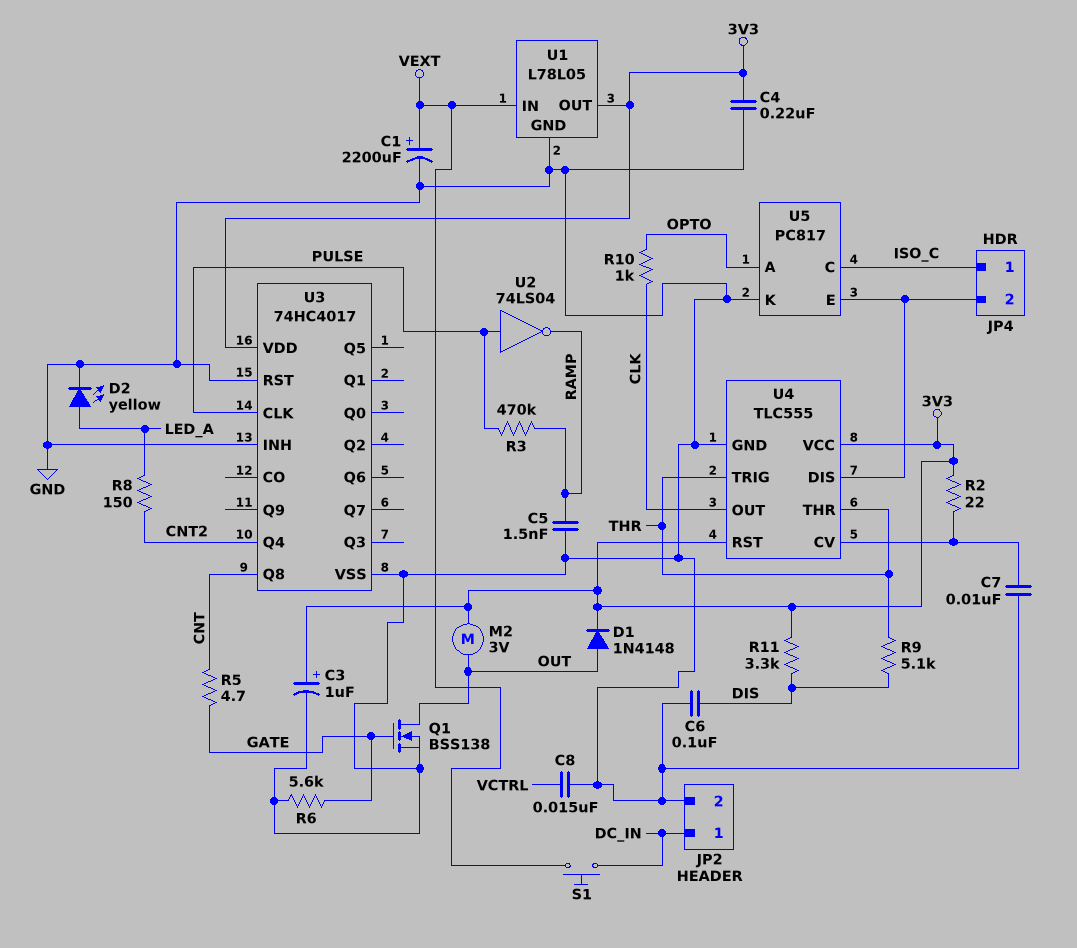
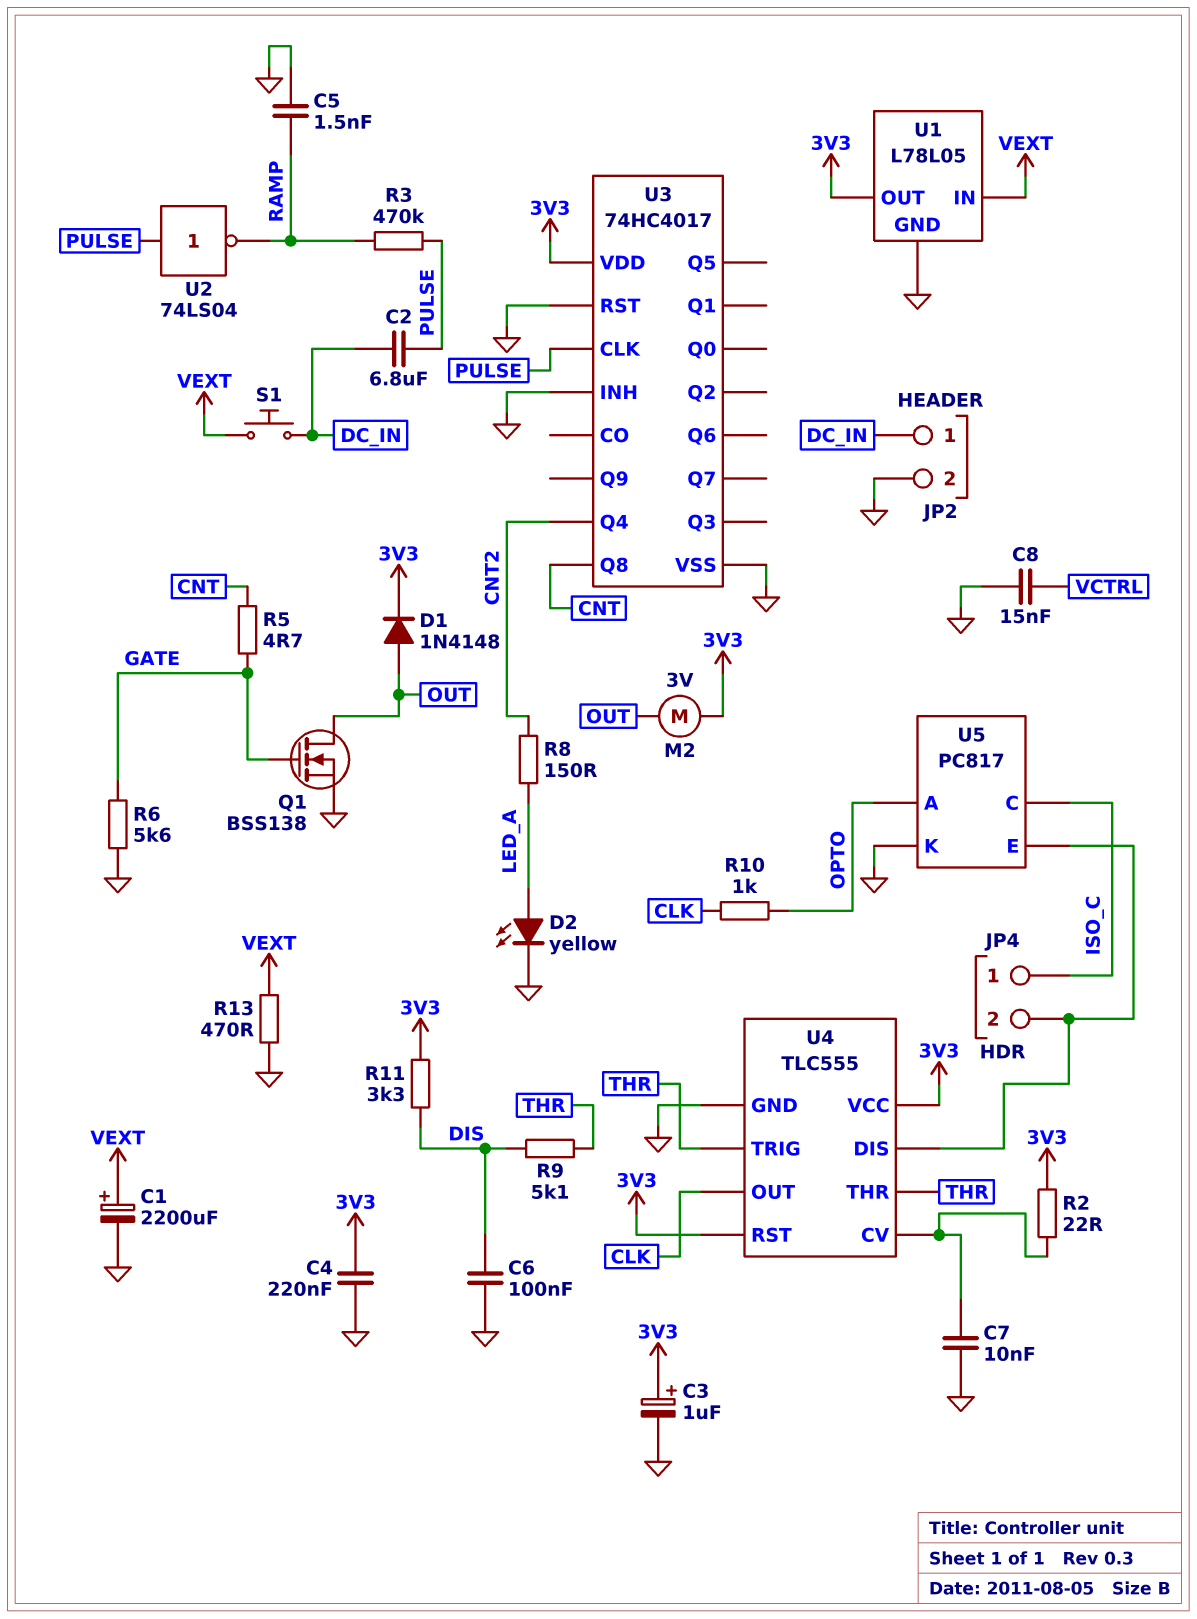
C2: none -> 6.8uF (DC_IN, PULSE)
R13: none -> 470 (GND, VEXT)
--
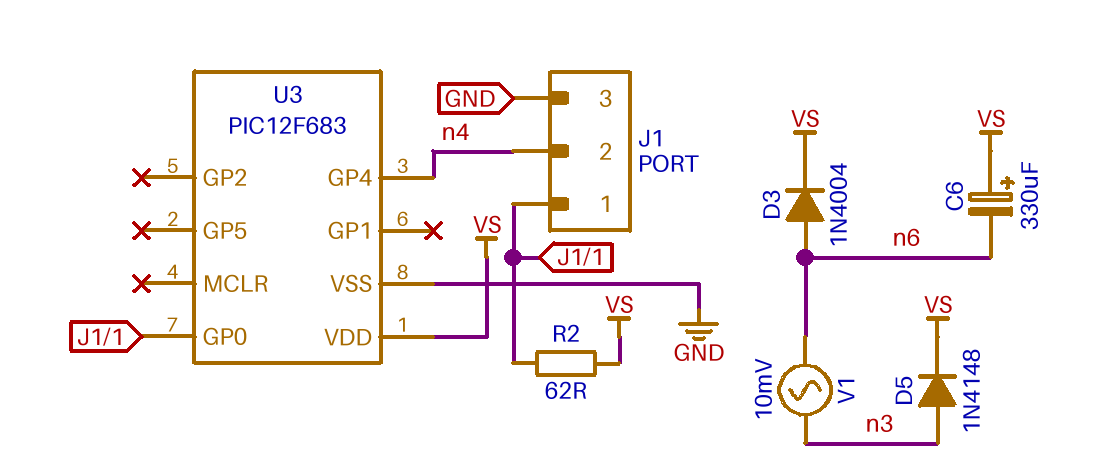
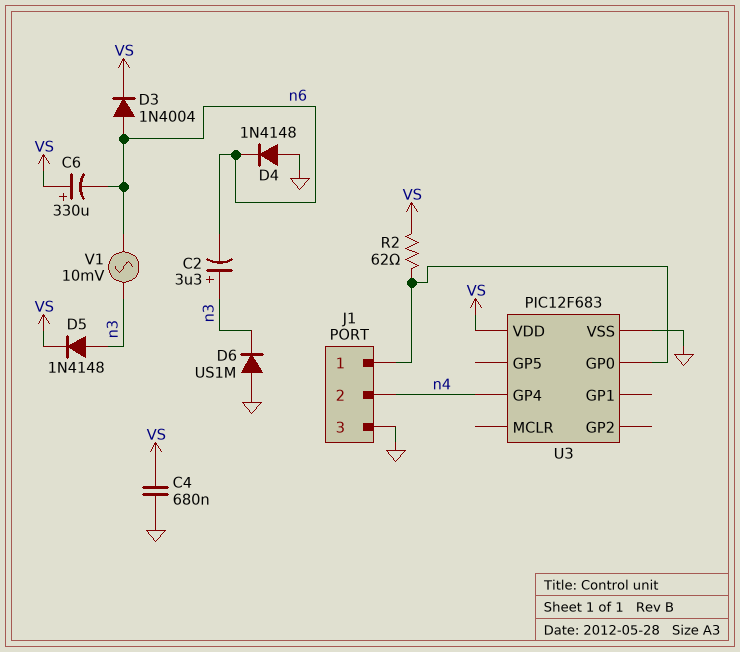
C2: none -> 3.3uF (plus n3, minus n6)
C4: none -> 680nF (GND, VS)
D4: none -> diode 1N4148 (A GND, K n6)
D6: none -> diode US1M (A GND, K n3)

» **HOW TO COMPLETE THIS TASK**
Across the entries above, how many lines contain "diode"? Provide only the count.

» **WRITTEN ANSWER**
2